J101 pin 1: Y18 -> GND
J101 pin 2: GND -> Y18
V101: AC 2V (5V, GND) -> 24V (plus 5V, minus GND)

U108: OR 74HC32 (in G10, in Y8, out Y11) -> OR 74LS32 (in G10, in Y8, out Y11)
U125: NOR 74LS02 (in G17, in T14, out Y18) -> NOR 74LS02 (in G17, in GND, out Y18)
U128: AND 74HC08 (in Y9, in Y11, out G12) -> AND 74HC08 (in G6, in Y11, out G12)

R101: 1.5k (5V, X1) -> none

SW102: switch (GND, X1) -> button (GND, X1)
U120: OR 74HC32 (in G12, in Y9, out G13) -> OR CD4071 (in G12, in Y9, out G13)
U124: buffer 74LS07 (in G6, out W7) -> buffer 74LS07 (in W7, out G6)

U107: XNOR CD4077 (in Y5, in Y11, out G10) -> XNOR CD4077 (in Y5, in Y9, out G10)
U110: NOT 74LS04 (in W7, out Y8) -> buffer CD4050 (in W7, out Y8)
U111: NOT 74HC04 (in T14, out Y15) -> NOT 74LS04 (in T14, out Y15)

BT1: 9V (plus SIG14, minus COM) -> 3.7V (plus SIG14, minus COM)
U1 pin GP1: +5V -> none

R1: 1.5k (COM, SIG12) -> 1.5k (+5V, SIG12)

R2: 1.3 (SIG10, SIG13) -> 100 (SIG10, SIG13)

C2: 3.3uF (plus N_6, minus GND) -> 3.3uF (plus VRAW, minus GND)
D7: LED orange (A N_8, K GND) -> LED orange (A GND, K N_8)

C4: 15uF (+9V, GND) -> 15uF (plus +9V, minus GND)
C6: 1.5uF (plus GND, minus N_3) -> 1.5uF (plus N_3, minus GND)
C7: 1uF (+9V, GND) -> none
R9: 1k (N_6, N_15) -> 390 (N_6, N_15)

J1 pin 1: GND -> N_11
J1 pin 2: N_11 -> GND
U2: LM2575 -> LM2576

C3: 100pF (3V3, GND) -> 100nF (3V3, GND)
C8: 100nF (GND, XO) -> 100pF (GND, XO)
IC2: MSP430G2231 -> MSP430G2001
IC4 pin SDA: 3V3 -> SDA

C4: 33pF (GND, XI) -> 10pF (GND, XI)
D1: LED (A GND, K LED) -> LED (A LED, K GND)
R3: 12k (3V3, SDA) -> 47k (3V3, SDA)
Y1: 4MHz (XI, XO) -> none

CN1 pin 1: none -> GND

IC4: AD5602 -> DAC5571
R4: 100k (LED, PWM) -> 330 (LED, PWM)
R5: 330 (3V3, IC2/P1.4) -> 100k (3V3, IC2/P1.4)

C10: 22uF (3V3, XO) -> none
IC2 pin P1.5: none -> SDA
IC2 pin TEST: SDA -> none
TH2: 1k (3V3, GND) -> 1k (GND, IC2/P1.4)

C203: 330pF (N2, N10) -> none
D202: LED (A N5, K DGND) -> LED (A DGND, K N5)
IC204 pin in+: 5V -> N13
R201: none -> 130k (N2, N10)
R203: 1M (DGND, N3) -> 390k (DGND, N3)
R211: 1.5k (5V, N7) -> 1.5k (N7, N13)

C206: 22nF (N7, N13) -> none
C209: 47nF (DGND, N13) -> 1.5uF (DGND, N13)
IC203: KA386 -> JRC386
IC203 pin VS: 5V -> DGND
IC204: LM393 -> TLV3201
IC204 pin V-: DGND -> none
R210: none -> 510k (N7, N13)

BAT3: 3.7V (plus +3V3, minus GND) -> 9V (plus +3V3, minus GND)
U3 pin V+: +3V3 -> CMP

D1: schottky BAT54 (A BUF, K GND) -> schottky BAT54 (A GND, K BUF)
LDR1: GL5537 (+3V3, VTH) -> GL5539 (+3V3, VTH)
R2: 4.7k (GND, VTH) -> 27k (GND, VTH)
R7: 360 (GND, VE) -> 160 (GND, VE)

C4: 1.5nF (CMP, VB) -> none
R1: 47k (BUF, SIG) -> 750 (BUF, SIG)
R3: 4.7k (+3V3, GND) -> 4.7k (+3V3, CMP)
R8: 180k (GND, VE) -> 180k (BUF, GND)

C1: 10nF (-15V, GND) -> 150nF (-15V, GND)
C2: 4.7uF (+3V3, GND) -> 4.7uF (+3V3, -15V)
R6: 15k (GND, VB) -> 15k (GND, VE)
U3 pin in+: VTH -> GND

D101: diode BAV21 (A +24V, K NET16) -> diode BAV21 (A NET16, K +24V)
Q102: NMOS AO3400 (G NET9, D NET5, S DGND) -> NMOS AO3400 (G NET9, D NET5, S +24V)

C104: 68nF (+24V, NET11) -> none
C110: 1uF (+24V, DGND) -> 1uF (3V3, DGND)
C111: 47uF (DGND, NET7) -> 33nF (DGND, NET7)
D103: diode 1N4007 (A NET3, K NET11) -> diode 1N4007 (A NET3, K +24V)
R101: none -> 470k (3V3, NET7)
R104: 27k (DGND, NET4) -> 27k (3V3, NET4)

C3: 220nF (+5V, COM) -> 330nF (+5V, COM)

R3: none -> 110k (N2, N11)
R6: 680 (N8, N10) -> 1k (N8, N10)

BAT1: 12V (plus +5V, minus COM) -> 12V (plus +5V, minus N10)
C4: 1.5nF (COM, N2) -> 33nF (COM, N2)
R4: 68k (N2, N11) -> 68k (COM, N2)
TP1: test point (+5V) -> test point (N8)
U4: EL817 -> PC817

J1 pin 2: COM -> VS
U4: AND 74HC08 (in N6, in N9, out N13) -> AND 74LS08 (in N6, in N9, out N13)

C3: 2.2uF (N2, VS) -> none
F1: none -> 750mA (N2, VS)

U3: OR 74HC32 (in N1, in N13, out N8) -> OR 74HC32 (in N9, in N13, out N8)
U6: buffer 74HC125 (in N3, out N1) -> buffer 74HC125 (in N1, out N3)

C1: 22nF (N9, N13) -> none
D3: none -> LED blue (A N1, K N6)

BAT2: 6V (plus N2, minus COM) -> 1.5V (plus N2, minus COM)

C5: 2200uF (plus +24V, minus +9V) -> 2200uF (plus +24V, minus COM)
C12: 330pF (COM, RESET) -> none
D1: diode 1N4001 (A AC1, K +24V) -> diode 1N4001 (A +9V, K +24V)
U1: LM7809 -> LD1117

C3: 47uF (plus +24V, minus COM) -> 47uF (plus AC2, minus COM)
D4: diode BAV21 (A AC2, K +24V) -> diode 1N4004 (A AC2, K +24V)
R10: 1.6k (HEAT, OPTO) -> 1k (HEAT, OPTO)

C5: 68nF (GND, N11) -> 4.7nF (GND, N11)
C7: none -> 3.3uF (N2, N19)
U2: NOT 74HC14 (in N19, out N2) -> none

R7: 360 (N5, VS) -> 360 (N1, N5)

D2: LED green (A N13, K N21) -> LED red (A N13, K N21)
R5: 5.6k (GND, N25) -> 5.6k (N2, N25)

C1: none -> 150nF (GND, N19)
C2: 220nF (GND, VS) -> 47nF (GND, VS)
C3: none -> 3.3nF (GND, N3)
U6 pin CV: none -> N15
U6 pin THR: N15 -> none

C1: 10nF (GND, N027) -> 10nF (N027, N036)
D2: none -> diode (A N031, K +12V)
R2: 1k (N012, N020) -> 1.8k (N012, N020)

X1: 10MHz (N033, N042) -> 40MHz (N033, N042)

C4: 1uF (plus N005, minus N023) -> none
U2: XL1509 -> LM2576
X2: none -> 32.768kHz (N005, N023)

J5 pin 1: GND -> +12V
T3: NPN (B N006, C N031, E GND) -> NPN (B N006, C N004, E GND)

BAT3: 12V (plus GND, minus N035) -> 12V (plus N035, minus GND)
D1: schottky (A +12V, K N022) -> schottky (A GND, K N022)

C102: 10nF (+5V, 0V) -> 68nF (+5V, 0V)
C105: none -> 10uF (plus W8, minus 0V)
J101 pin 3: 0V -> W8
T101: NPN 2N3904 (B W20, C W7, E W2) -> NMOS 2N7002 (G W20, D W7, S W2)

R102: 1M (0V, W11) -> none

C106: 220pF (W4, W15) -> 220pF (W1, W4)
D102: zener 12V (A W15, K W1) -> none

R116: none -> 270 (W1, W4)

* Problem description *
For the string "DGND", count the matching lines in the listing and give that number by itself.

* Completed task *
9